PROBLEM DESCRIPTION:
Hunt through the entries for the word "black" and copy each line in which it appears.

SOURCE RECORDS:
+++++

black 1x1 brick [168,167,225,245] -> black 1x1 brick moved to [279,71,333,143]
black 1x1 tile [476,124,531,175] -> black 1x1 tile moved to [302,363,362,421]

+++++

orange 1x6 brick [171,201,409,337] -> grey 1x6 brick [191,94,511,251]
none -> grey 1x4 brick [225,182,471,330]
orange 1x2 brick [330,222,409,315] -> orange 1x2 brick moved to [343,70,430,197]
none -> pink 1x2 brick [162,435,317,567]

+++++

EXERCISE RESULT:
black 1x1 brick [168,167,225,245] -> black 1x1 brick moved to [279,71,333,143]
black 1x1 tile [476,124,531,175] -> black 1x1 tile moved to [302,363,362,421]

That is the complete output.